Source records:
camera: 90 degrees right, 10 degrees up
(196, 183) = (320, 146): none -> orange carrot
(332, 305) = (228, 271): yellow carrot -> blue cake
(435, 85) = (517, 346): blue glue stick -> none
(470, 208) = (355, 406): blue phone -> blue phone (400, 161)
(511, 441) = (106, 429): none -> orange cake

--

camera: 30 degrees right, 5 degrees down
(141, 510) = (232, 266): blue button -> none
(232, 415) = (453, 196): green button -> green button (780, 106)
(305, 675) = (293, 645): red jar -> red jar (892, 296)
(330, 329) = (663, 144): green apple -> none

WORK INSTRUCTIONS: With "blue" as the string to find, copy every line of the records that holds it.

WRITTEN RESPONSE:
(332, 305) = (228, 271): yellow carrot -> blue cake
(435, 85) = (517, 346): blue glue stick -> none
(470, 208) = (355, 406): blue phone -> blue phone (400, 161)
(141, 510) = (232, 266): blue button -> none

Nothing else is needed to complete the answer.